*Description of the task:*
Could you restate every entry word for word, minus the pictures?

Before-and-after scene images
»»

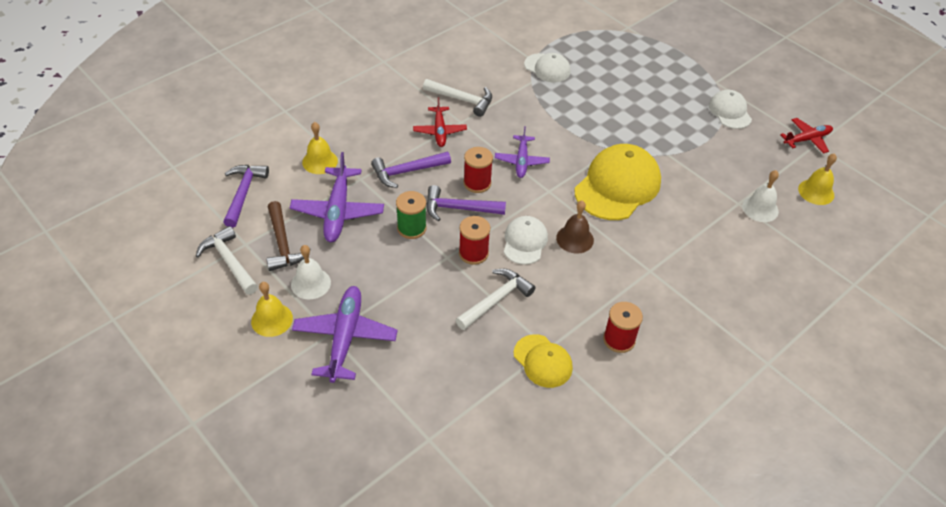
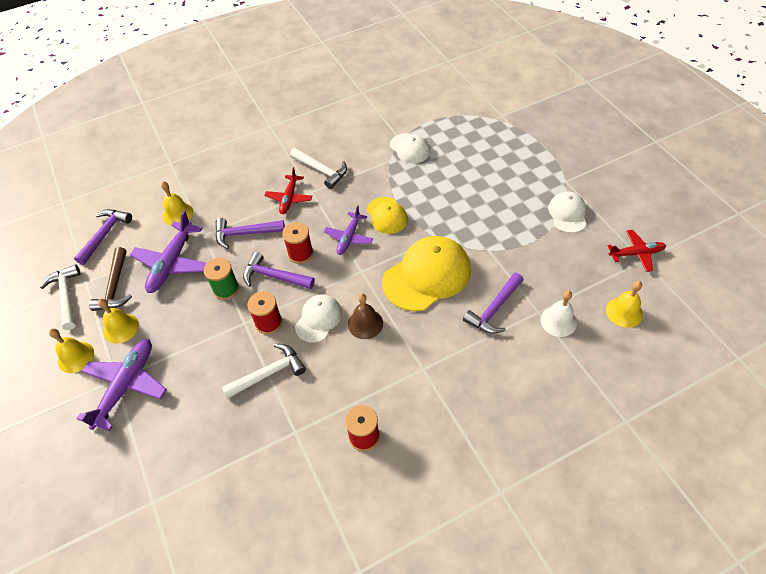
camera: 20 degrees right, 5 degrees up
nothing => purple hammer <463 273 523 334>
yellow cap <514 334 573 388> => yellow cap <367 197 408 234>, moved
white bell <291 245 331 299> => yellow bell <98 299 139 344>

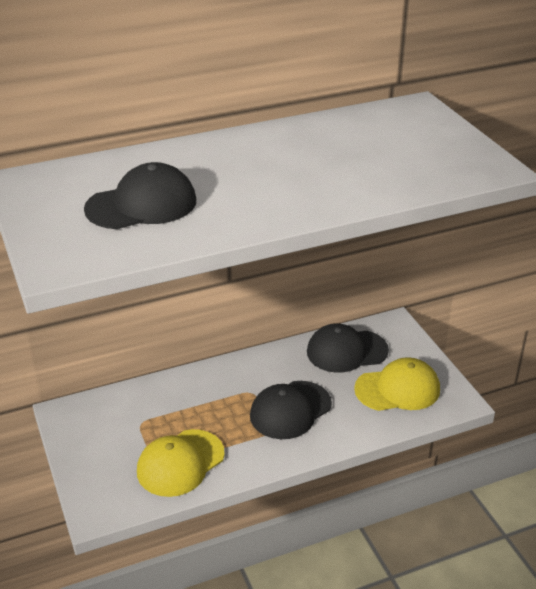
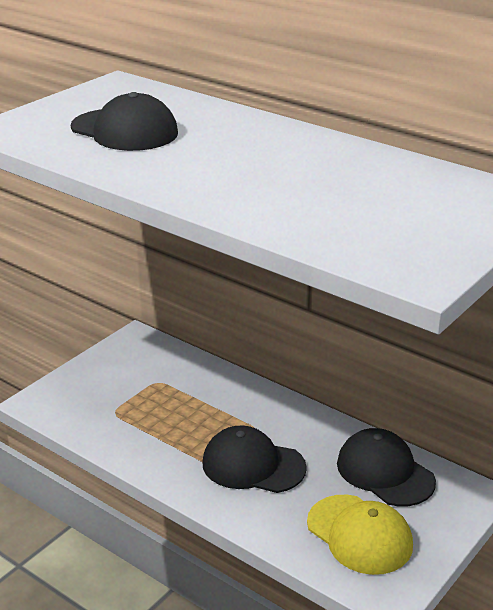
camera: 60 degrees right, 5 degrees down
yellow cap <137 429 225 497> => nothing

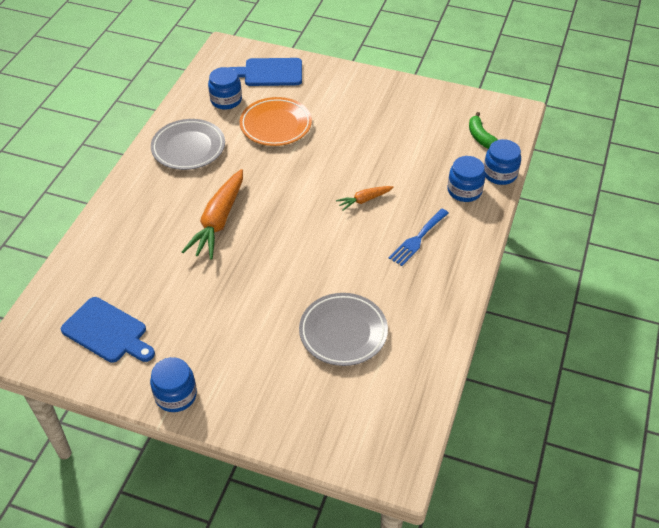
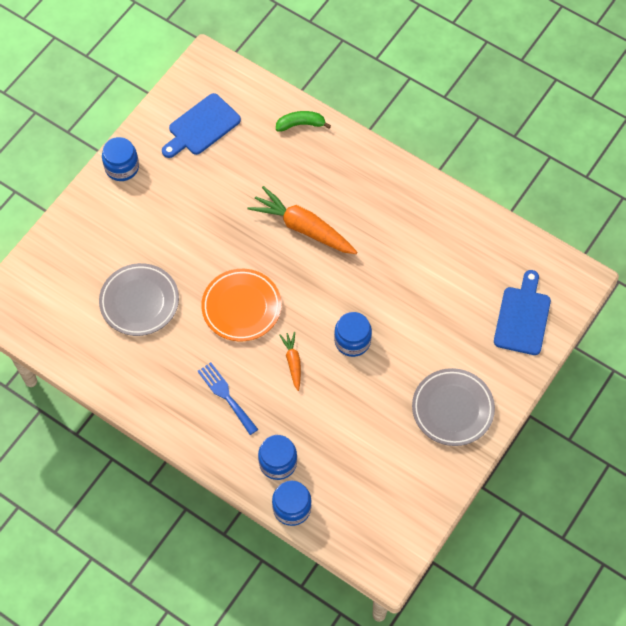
camera: 105 degrees right, 15 degrees up
grey plate <151 119 225 170> => grey plate <412 368 495 446>, moved
blue jar <208 67 242 110> => blue jar <334 312 372 357>, moved
orange plate <239 97 312 146> => orange plate <201 269 281 341>, moved
green banana <469 112 498 149> => green banana <276 111 331 132>, moved

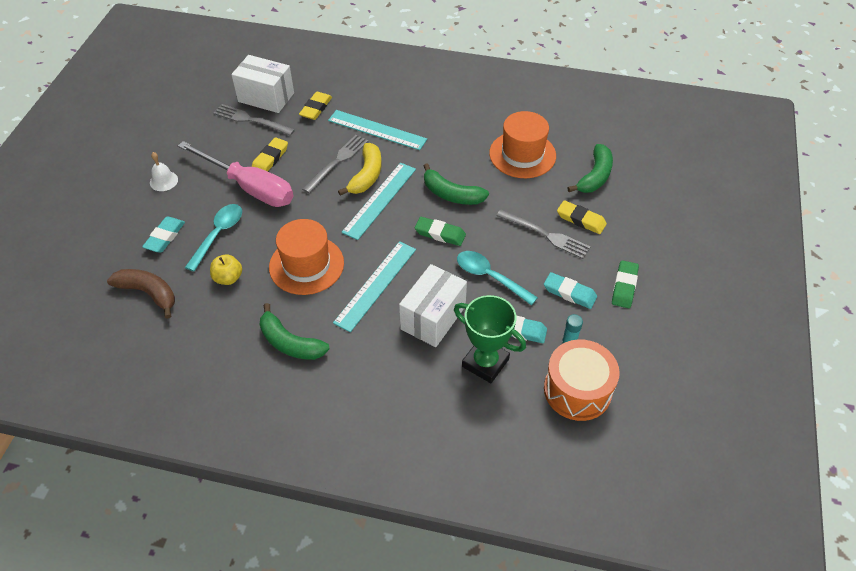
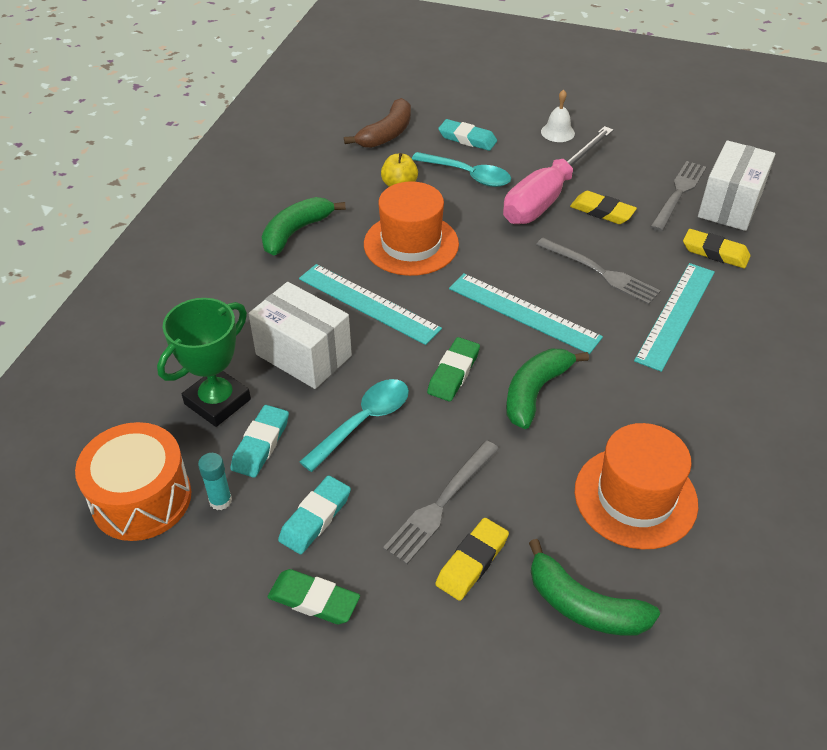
camera: 95 degrees right, 5 degrees down
yellow banana <338 143 382 196> => nothing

««

*Answer for the task:*
camera: 20 degrees right, 5 degrees up
nothing => purple hammer <463 273 523 334>
yellow cap <514 334 573 388> => yellow cap <367 197 408 234>, moved
white bell <291 245 331 299> => yellow bell <98 299 139 344>

camera: 60 degrees right, 5 degrees down
yellow cap <137 429 225 497> => nothing

camera: 105 degrees right, 15 degrees up
grey plate <151 119 225 170> => grey plate <412 368 495 446>, moved
blue jar <208 67 242 110> => blue jar <334 312 372 357>, moved
orange plate <239 97 312 146> => orange plate <201 269 281 341>, moved
green banana <469 112 498 149> => green banana <276 111 331 132>, moved

camera: 95 degrees right, 5 degrees down
yellow banana <338 143 382 196> => nothing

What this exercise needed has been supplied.